ACTIVITY:
Give back every record verbatim, but not the pictures.

:::

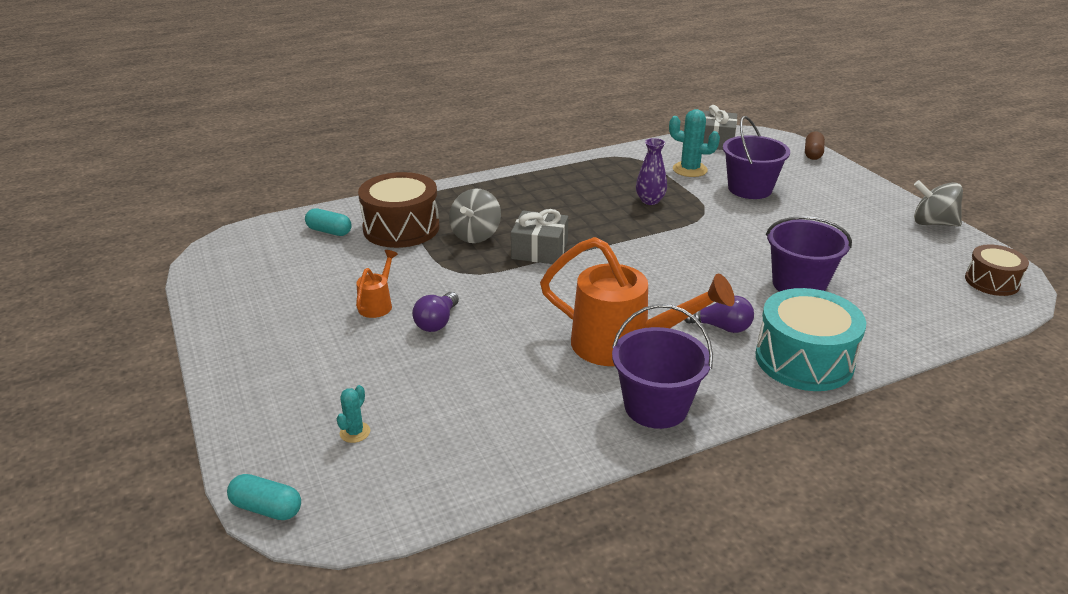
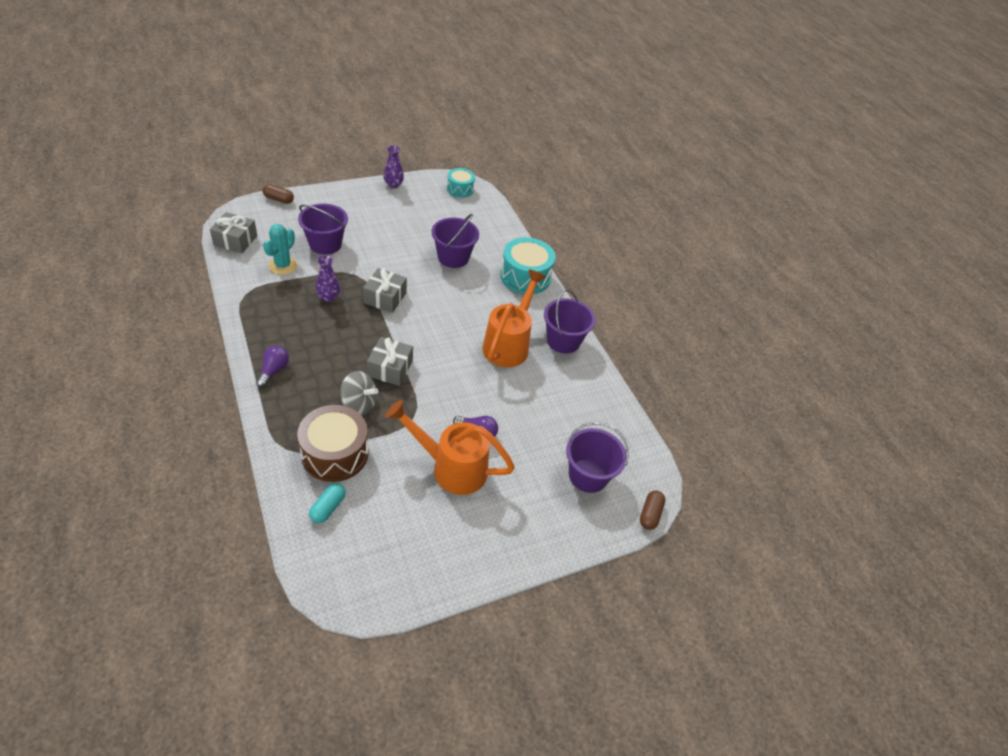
camera: 95 degrees left, 15 degrees up
turquoise capsule [227,474,301,520] -> brown capsule [640,491,665,530]
turquoise cactus [337,385,370,443] -> purple bucket [566,422,629,493]
orange watering can [356,250,398,318] -> orange watering can [385,400,515,495], size x2.15
purple light bulb [684,296,754,333] -> purple light bulb moved to [256,345,289,387]
grey spinning top [914,180,963,227] -> purple vase [383,146,404,188]
brown drum [965,245,1029,296] -> turquoise drum [447,168,475,198]
none -> grey gift [363,268,407,313]

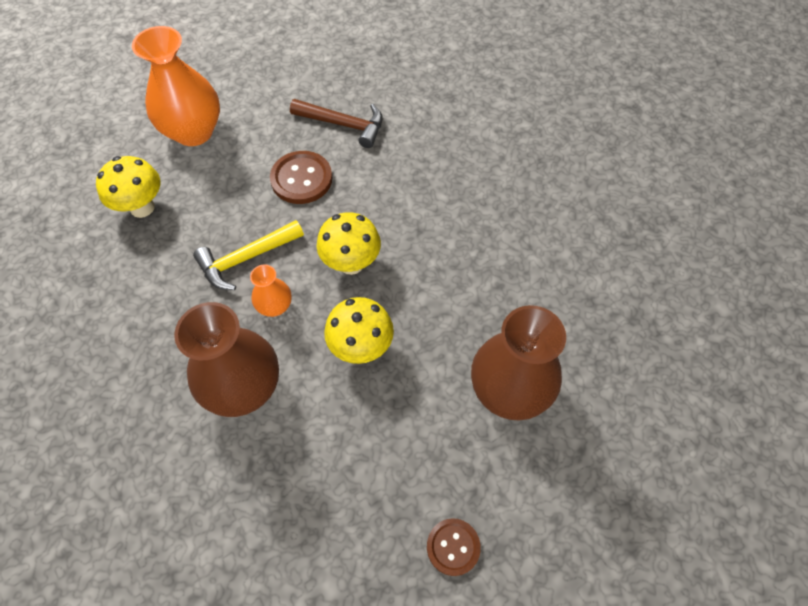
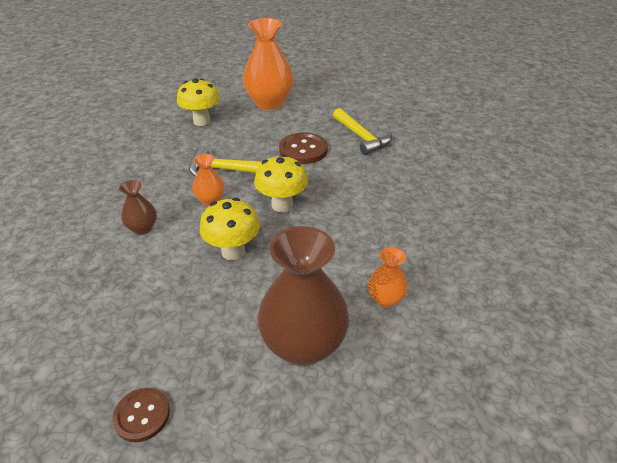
camera: 40 degrees right, 20 degrees down
brown vase [174,302,279,417] -> brown vase [119,180,157,235], size x0.49
brown hammer [290,99,383,148] -> yellow hammer [333,108,392,155]
none -> orange vase [368,247,408,308]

:::

EXERCISE SOLUTION:
camera: 95 degrees left, 15 degrees up
turquoise capsule [227,474,301,520] -> brown capsule [640,491,665,530]
turquoise cactus [337,385,370,443] -> purple bucket [566,422,629,493]
orange watering can [356,250,398,318] -> orange watering can [385,400,515,495], size x2.15
purple light bulb [684,296,754,333] -> purple light bulb moved to [256,345,289,387]
grey spinning top [914,180,963,227] -> purple vase [383,146,404,188]
brown drum [965,245,1029,296] -> turquoise drum [447,168,475,198]
none -> grey gift [363,268,407,313]

camera: 40 degrees right, 20 degrees down
brown vase [174,302,279,417] -> brown vase [119,180,157,235], size x0.49
brown hammer [290,99,383,148] -> yellow hammer [333,108,392,155]
none -> orange vase [368,247,408,308]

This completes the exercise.